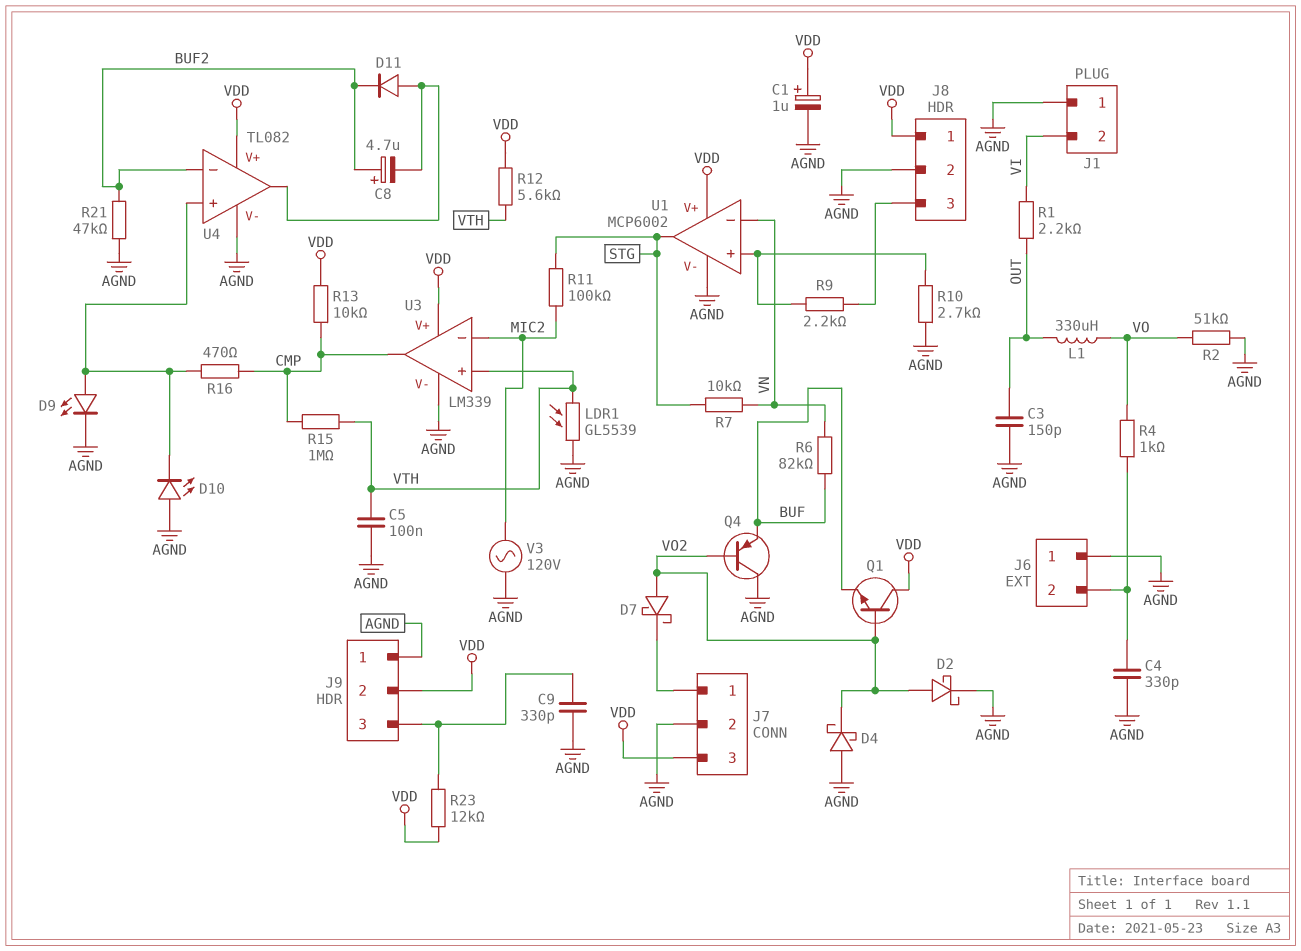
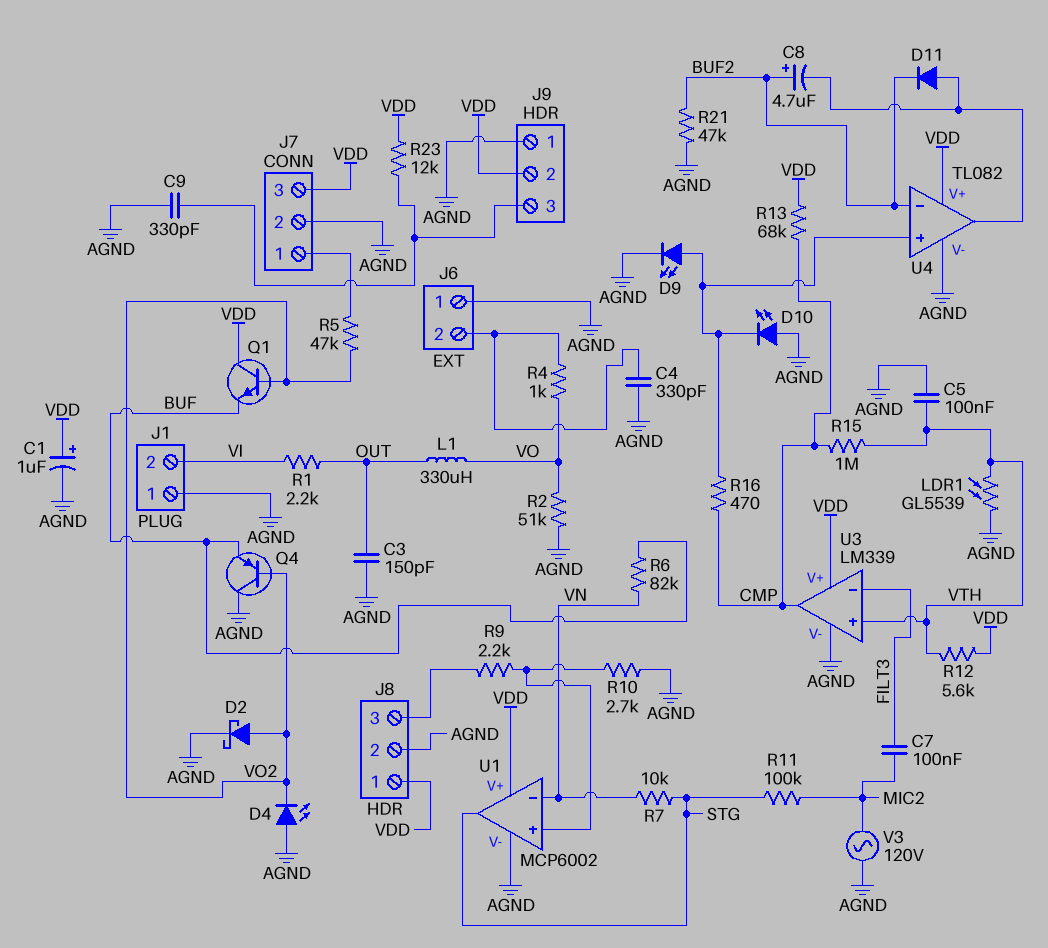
C7: none -> 100nF (FILT3, MIC2)
D4: schottky (A AGND, K VO2) -> LED (A AGND, K VO2)
D7: schottky (A VO2, K J7/1) -> none
R5: none -> 47k (J7/1, VO2)
R13: 10k (CMP, VDD) -> 68k (CMP, VDD)
U3 pin in-: MIC2 -> FILT3

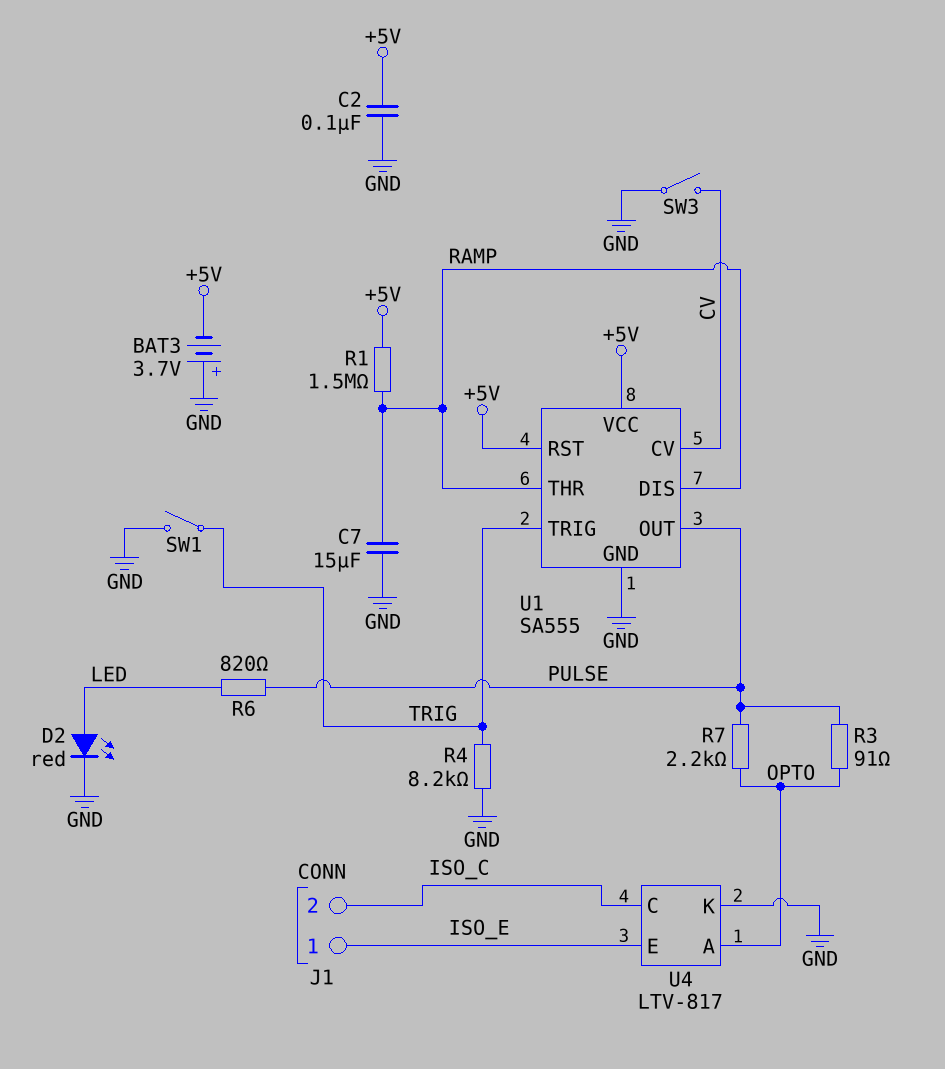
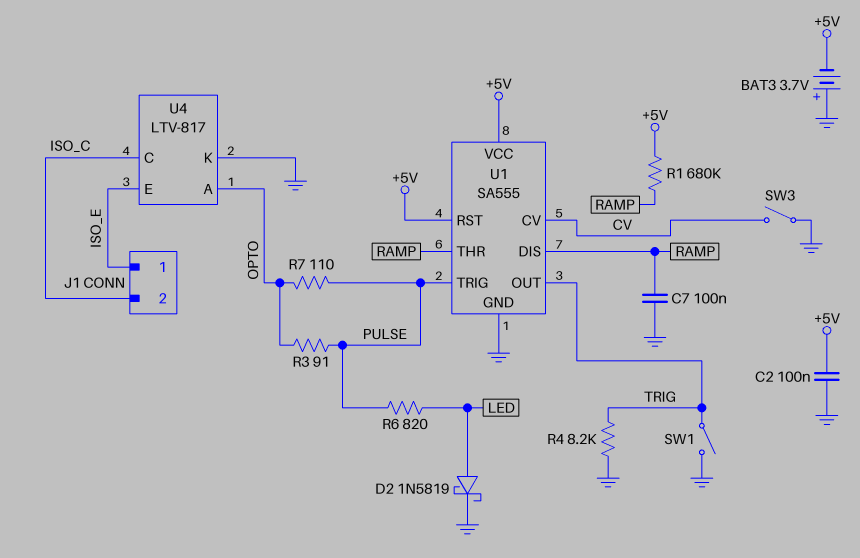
C7: 15uF (GND, RAMP) -> 100nF (GND, RAMP)
D2: LED red (A LED, K GND) -> schottky 1N5819 (A LED, K GND)
R1: 1.5M (+5V, RAMP) -> 680k (+5V, RAMP)
R7: 2.2k (OPTO, PULSE) -> 110 (OPTO, PULSE)
U1 pin OUT: PULSE -> TRIG
U1 pin TRIG: TRIG -> PULSE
===
Exercise: Copy the records exactly, leaving out every picture.

Task solution:
C7: none -> 100nF (FILT3, MIC2)
D4: schottky (A AGND, K VO2) -> LED (A AGND, K VO2)
D7: schottky (A VO2, K J7/1) -> none
R5: none -> 47k (J7/1, VO2)
R13: 10k (CMP, VDD) -> 68k (CMP, VDD)
U3 pin in-: MIC2 -> FILT3

C7: 15uF (GND, RAMP) -> 100nF (GND, RAMP)
D2: LED red (A LED, K GND) -> schottky 1N5819 (A LED, K GND)
R1: 1.5M (+5V, RAMP) -> 680k (+5V, RAMP)
R7: 2.2k (OPTO, PULSE) -> 110 (OPTO, PULSE)
U1 pin OUT: PULSE -> TRIG
U1 pin TRIG: TRIG -> PULSE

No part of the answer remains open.